» TASK STATEMENT
Every line holding the word "left" should be copied from the material.

━━━━━ DATA FOR THIS TASK

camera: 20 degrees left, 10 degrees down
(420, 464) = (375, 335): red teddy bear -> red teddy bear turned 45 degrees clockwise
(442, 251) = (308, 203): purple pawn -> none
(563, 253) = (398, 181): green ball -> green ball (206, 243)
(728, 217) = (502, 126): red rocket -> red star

━━━━━━━━━━
━━━━━ DATA FOR THIS TASK

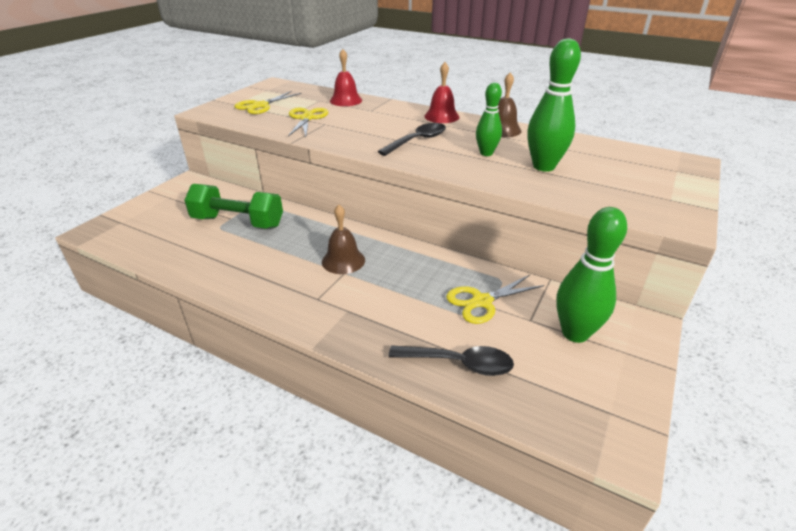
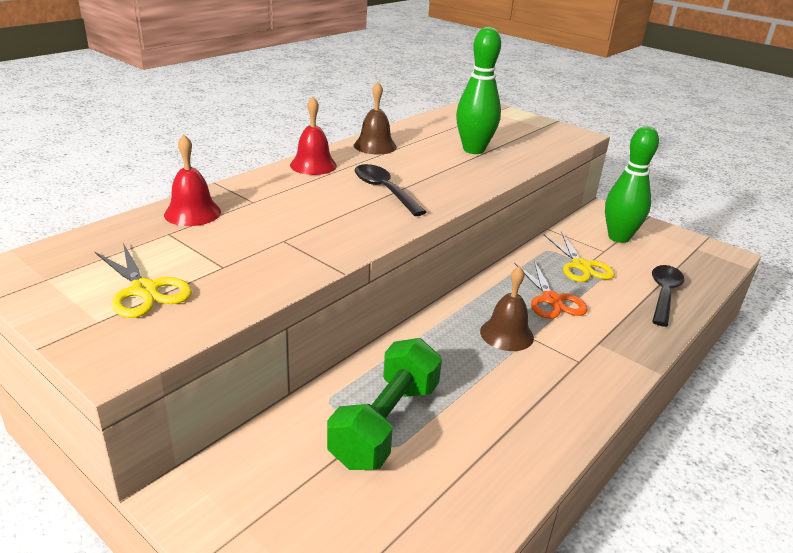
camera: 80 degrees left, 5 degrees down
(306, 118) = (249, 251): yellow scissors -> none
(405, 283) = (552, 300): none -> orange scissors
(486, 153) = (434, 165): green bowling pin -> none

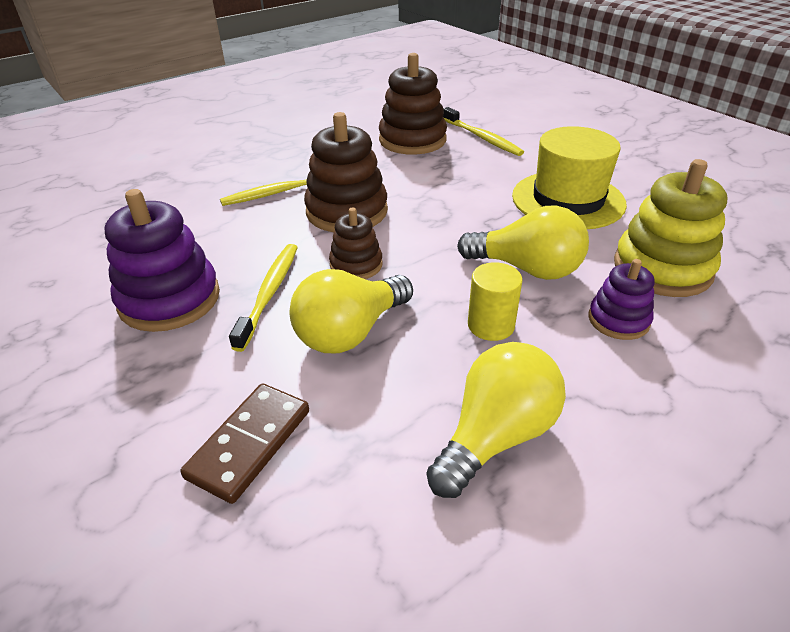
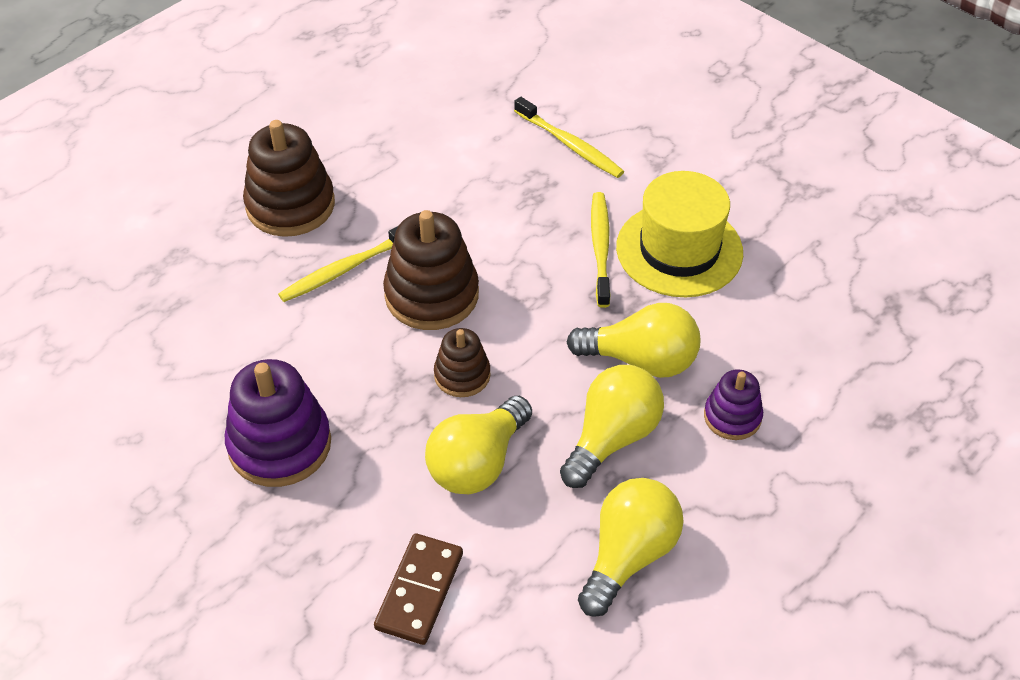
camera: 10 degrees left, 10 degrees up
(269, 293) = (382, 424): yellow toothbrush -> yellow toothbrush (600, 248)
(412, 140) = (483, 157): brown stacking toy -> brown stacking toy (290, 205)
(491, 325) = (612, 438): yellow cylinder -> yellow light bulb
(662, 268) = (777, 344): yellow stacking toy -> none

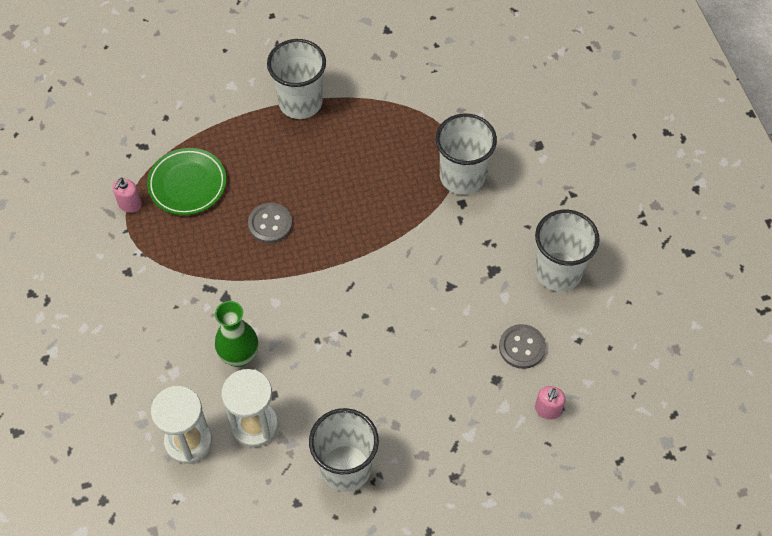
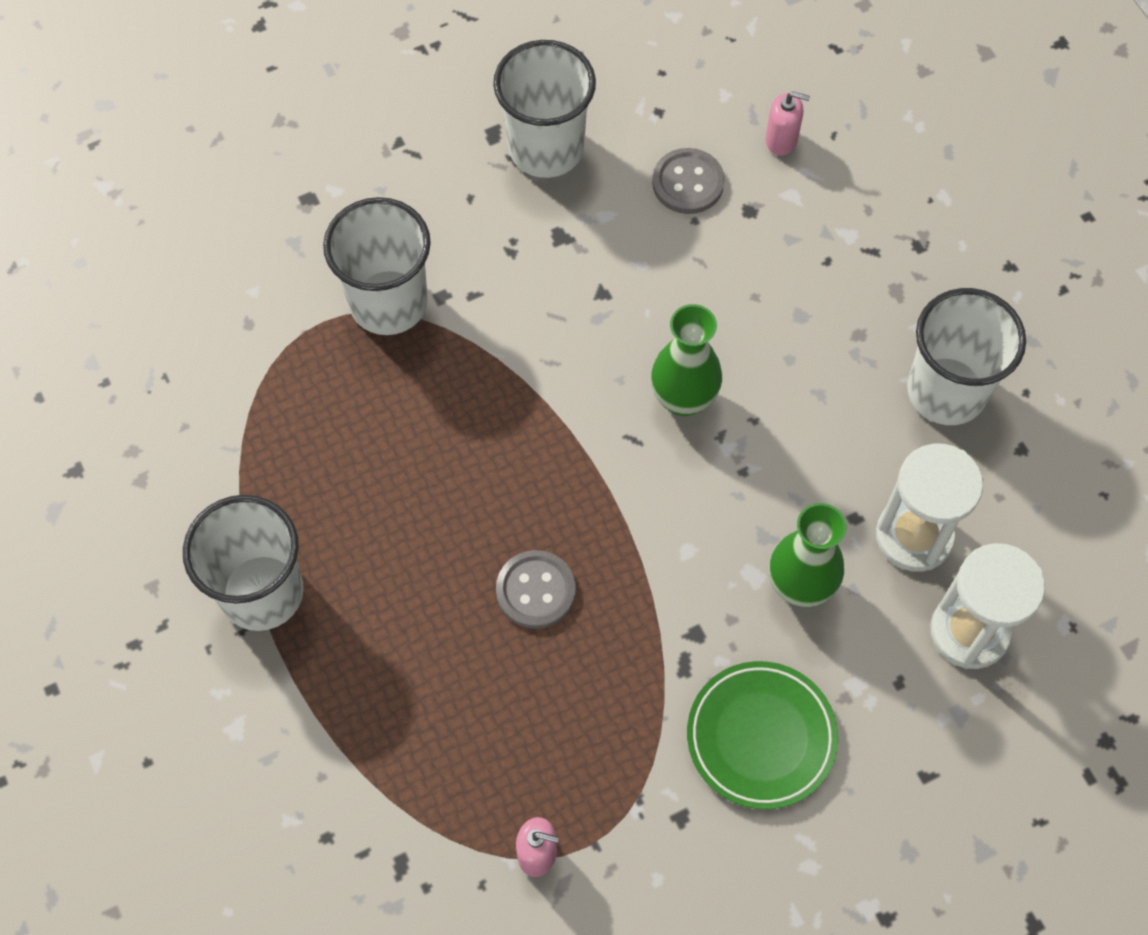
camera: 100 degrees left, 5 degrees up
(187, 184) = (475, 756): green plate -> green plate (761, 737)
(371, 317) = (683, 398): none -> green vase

━━━━━━━━━━
━━━━━ DATA FOR THIS TASK

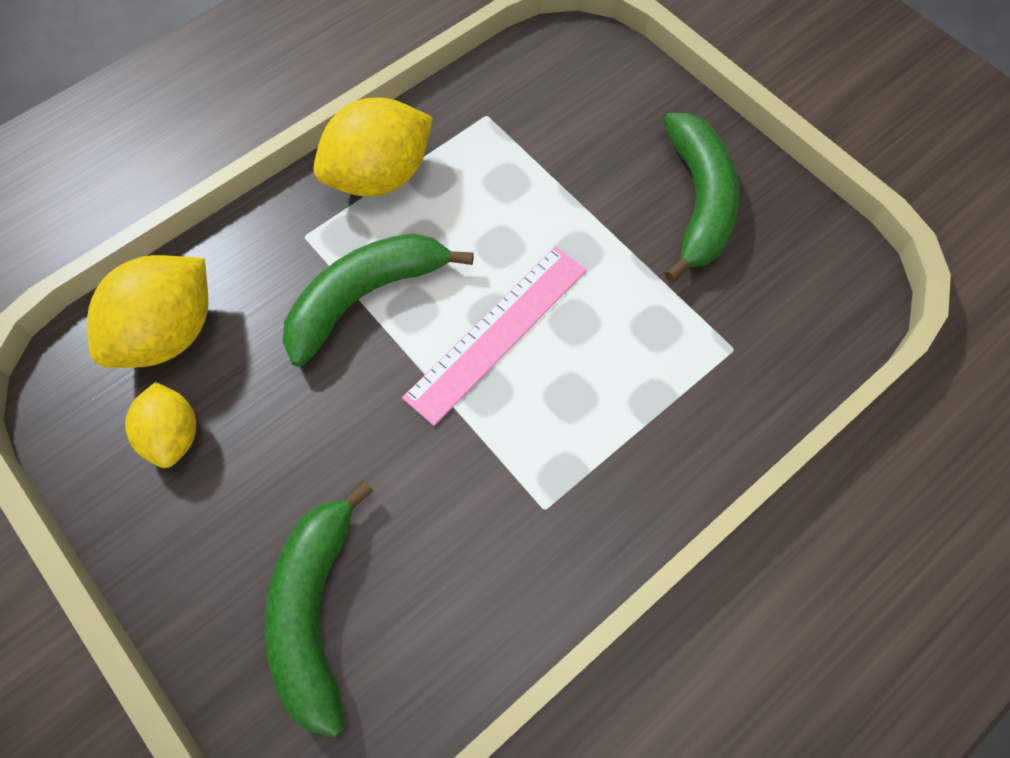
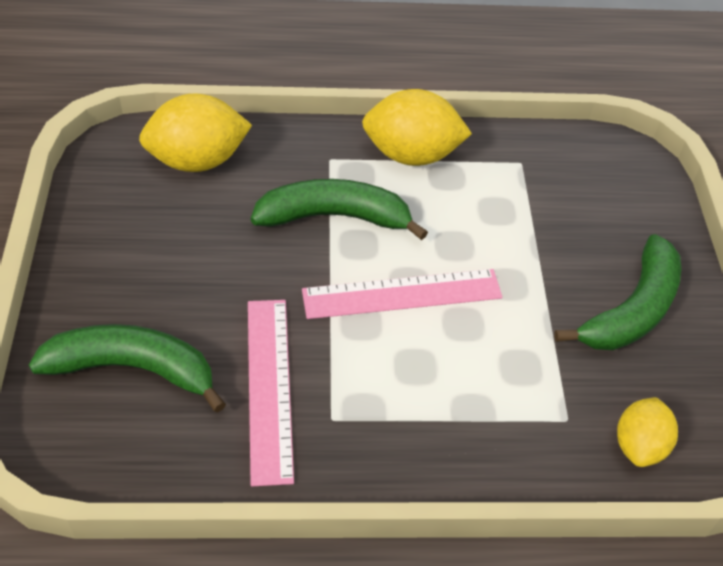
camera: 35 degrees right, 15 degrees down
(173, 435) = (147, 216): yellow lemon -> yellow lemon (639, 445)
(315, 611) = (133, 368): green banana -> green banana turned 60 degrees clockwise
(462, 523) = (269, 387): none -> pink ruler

━━━━━━━━━━

» RESULT OF THE TASK
camera: 20 degrees left, 10 degrees down
camera: 80 degrees left, 5 degrees down
camera: 10 degrees left, 10 degrees up
camera: 100 degrees left, 5 degrees up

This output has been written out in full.